#### YOUR INSTRUCTIONS:
Among the lines below, tally those that contain "blue" and respond with the total only.

#### Recorded data:
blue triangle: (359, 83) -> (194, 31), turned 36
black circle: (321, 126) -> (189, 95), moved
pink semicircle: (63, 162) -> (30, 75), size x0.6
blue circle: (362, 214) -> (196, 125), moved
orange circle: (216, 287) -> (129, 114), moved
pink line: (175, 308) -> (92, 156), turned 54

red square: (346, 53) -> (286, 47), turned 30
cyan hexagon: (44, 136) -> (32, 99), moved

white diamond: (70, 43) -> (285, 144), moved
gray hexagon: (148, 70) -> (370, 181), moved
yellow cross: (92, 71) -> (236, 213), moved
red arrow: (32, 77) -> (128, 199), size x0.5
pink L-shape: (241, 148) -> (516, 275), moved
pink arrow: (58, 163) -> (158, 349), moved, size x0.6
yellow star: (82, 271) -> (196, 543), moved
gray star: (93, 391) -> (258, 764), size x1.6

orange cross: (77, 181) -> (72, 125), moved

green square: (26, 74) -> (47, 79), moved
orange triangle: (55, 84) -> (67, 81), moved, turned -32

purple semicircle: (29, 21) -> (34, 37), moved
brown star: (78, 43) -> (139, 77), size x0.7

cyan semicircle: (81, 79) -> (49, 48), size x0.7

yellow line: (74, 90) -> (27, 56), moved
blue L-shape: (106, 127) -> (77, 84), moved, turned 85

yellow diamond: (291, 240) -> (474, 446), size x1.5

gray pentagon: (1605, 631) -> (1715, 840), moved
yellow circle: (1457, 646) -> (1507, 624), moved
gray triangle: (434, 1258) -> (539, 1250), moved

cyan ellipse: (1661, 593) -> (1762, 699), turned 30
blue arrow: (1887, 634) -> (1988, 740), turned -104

#### RESPONSE TO THIS TASK:
4